-- Opening Marker --

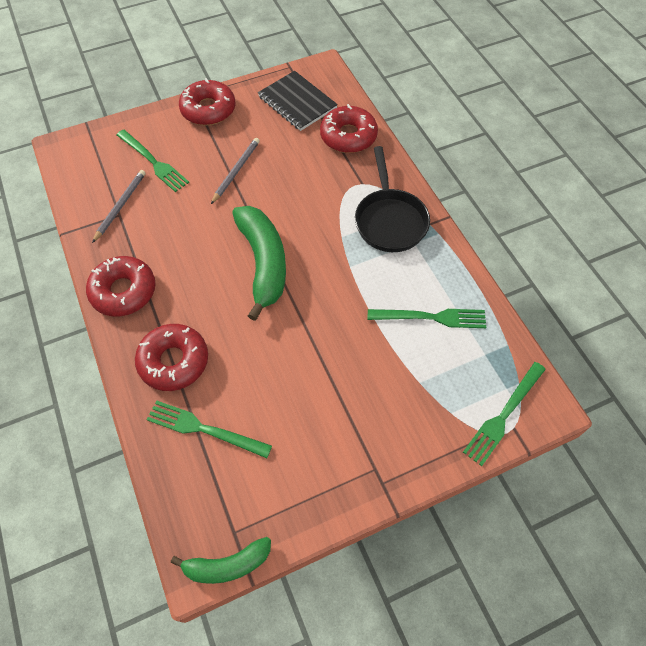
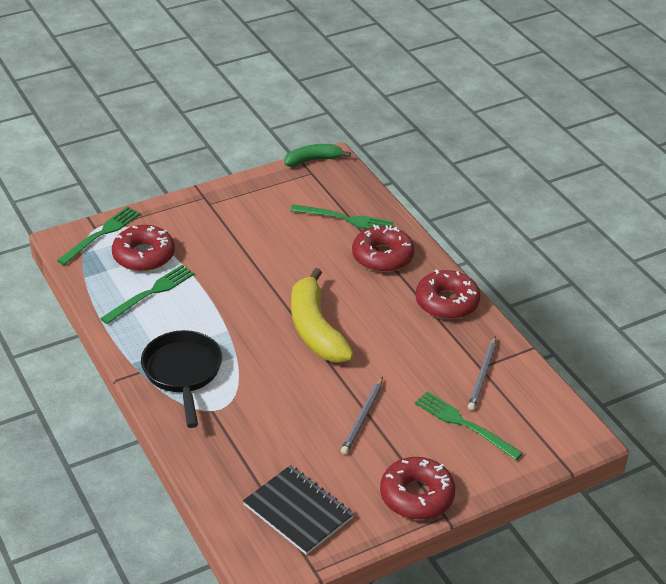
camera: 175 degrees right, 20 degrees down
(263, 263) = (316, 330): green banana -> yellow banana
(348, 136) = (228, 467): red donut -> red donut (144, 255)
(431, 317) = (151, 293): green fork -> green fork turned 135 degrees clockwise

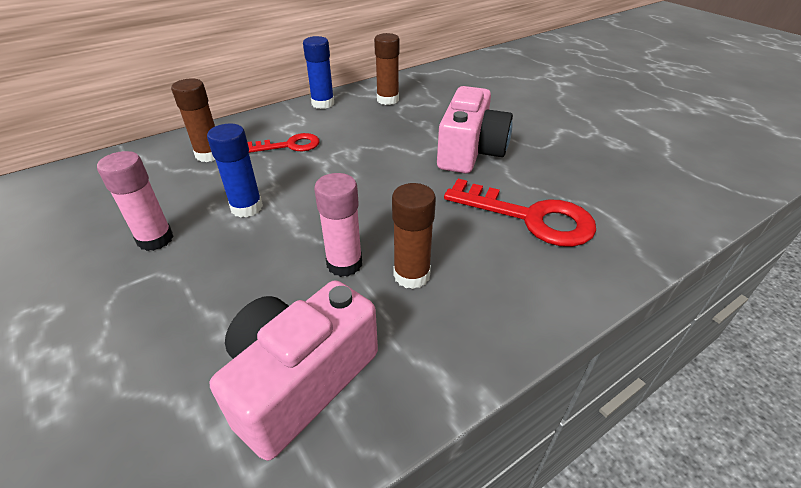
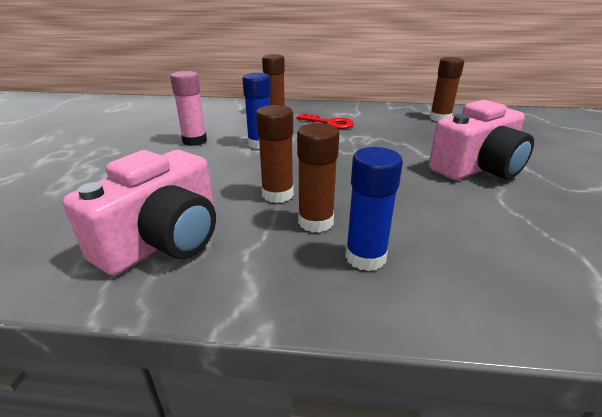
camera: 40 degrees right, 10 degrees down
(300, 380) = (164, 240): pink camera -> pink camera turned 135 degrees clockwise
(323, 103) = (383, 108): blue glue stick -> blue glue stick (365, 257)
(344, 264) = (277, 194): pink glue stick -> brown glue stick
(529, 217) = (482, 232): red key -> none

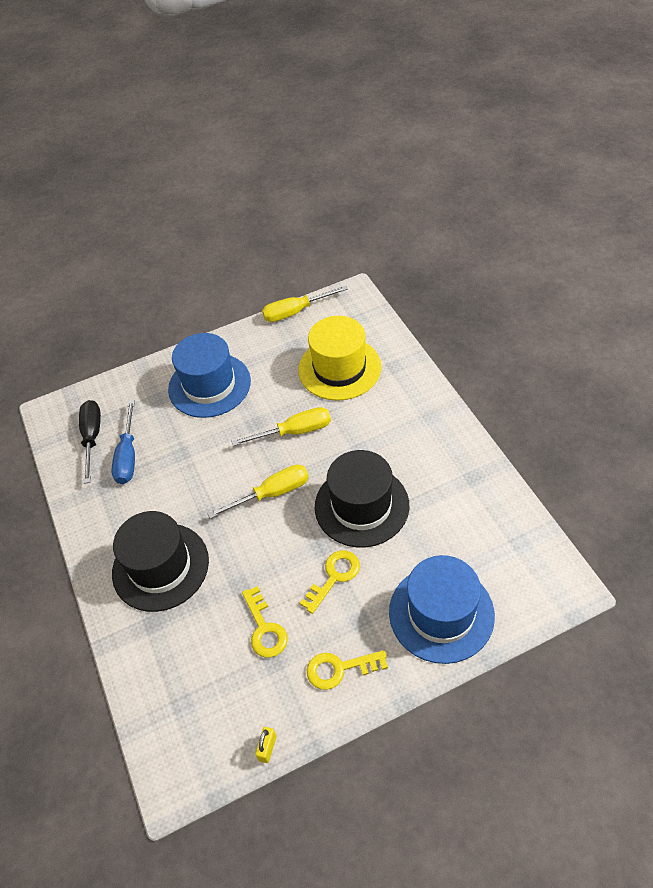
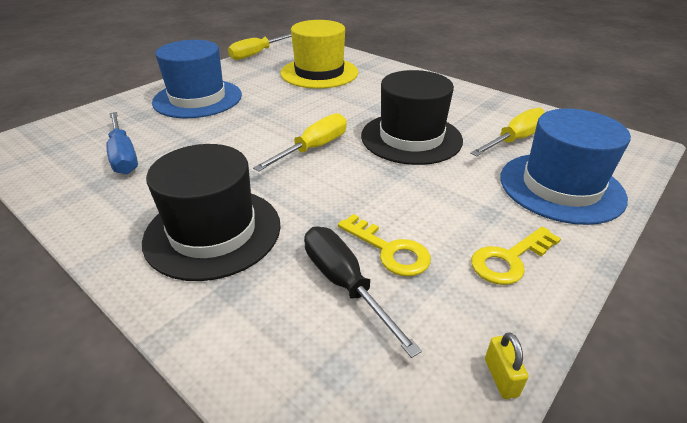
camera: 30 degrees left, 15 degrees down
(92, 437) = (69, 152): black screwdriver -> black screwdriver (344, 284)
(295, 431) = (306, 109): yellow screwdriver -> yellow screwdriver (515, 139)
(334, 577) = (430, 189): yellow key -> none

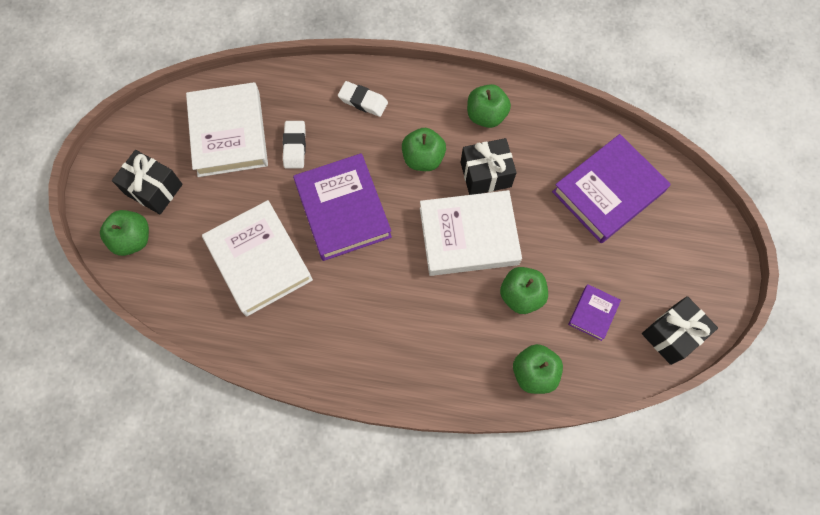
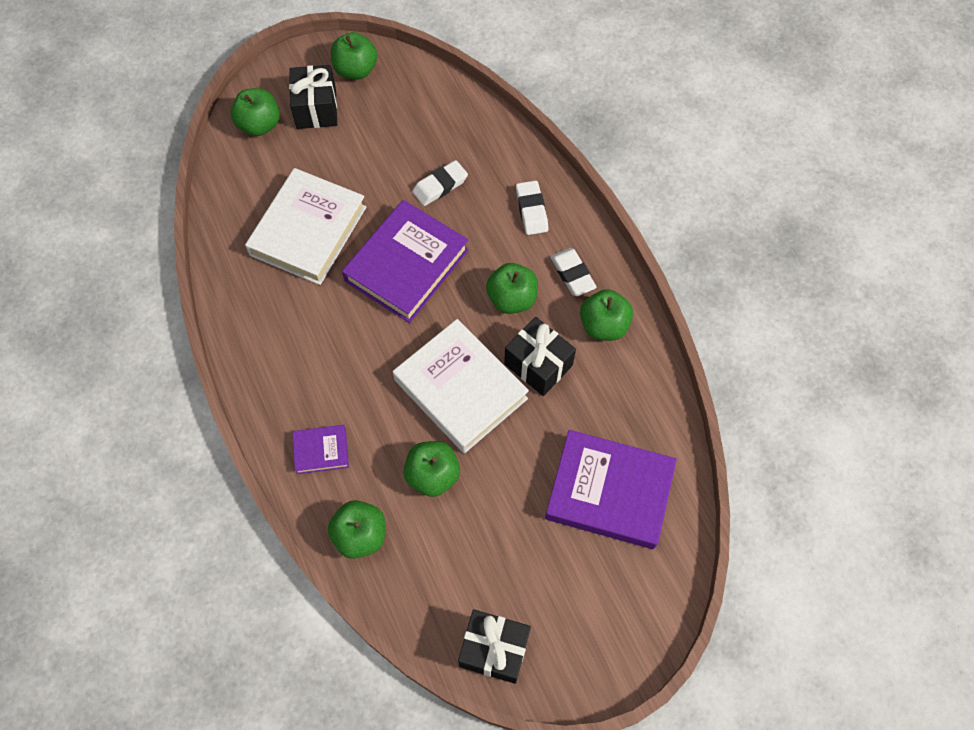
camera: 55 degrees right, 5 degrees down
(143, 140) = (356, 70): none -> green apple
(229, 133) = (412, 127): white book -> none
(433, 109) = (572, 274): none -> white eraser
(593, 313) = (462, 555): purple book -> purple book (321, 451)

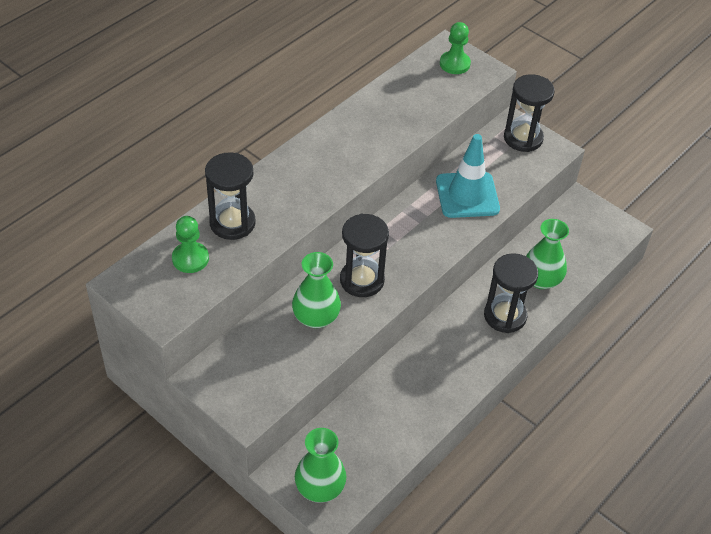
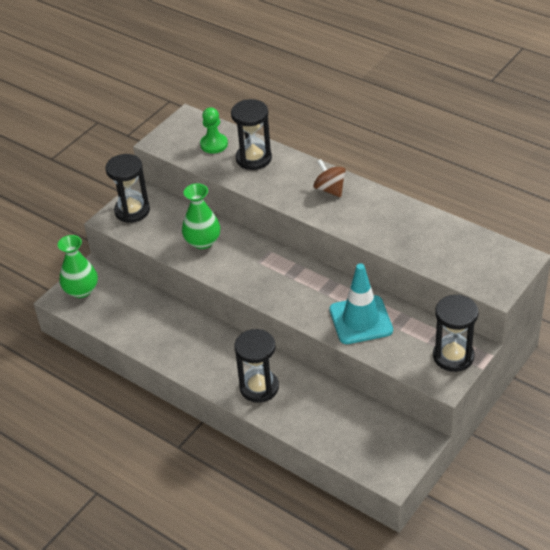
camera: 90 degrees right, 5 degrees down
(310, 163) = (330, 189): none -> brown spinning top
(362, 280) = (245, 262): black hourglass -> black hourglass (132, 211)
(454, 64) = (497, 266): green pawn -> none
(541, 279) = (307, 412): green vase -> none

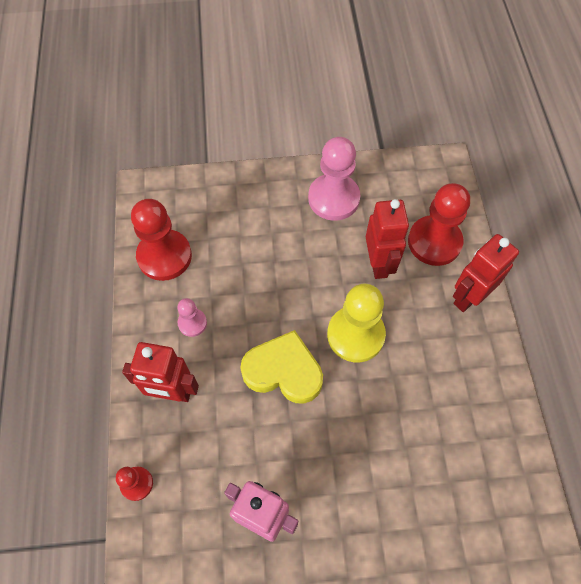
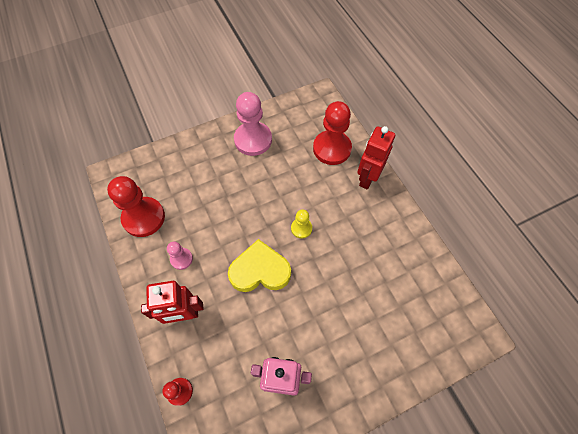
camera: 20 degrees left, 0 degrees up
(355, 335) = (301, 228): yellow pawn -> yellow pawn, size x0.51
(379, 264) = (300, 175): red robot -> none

-- Closing Marker --

> To do
Pictures are not part of the copy. Reproduce the lines from the one with "(541, 279) = (307, 412): green vase -> none" through the end of the listing above.

> Your solution
(541, 279) = (307, 412): green vase -> none

camera: 20 degrees left, 0 degrees up
(355, 335) = (301, 228): yellow pawn -> yellow pawn, size x0.51
(379, 264) = (300, 175): red robot -> none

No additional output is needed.